The answer should be the lines from the one with "black hammer: [364,413,423,466]" through the final line of the entries, restated word for word.

Records excerpted from a collection
---*---
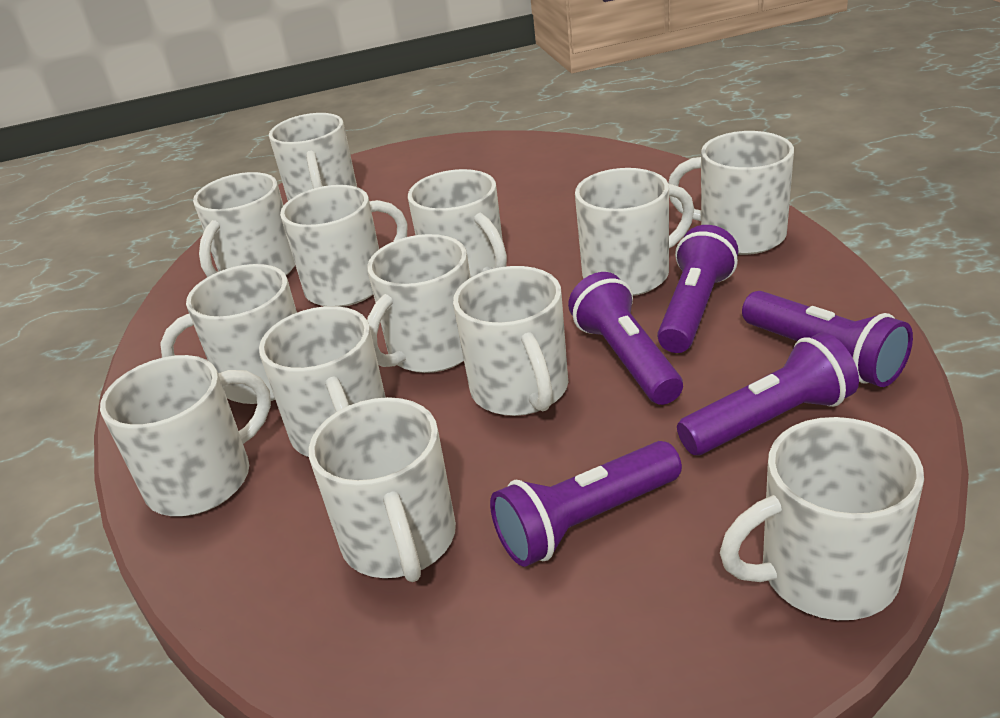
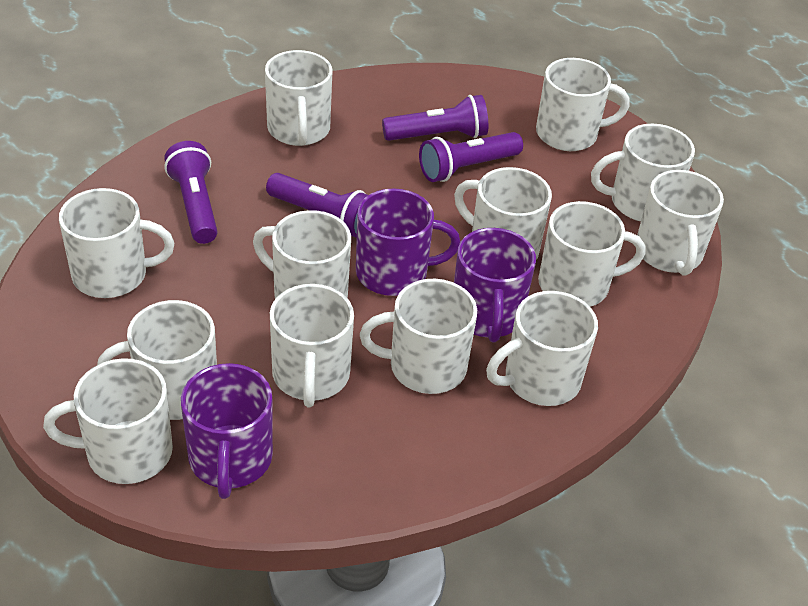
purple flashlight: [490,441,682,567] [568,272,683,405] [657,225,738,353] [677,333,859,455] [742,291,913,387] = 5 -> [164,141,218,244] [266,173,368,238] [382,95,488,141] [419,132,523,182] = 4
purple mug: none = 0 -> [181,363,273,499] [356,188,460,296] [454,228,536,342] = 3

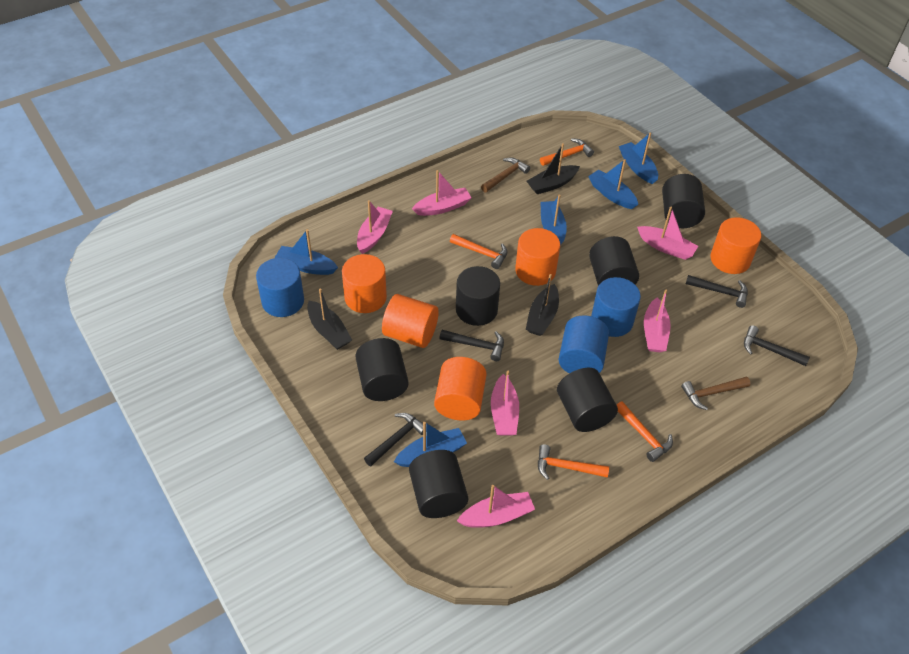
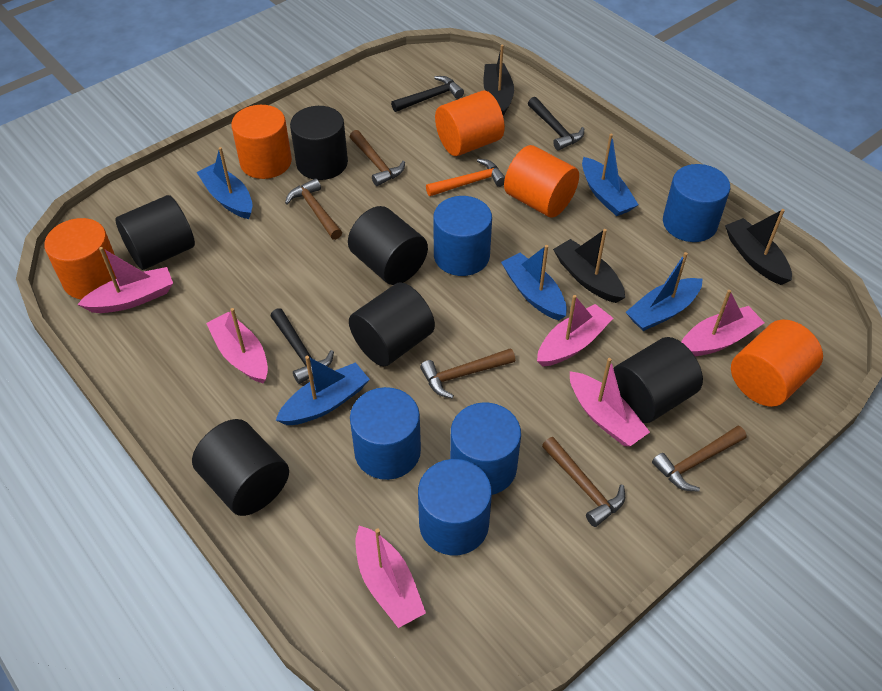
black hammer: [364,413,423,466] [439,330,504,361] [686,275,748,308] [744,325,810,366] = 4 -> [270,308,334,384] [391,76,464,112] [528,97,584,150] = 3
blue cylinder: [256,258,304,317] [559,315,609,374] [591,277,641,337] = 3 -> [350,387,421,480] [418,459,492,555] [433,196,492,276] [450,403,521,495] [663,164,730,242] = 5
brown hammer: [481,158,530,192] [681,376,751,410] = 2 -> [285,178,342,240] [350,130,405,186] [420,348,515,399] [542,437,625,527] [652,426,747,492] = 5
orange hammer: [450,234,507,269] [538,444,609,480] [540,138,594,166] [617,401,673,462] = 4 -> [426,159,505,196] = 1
---*---
__RESPONSE TO THE TASK__
black hammer: [364,413,423,466] [439,330,504,361] [686,275,748,308] [744,325,810,366] = 4 -> [270,308,334,384] [391,76,464,112] [528,97,584,150] = 3
blue cylinder: [256,258,304,317] [559,315,609,374] [591,277,641,337] = 3 -> [350,387,421,480] [418,459,492,555] [433,196,492,276] [450,403,521,495] [663,164,730,242] = 5
brown hammer: [481,158,530,192] [681,376,751,410] = 2 -> [285,178,342,240] [350,130,405,186] [420,348,515,399] [542,437,625,527] [652,426,747,492] = 5
orange hammer: [450,234,507,269] [538,444,609,480] [540,138,594,166] [617,401,673,462] = 4 -> [426,159,505,196] = 1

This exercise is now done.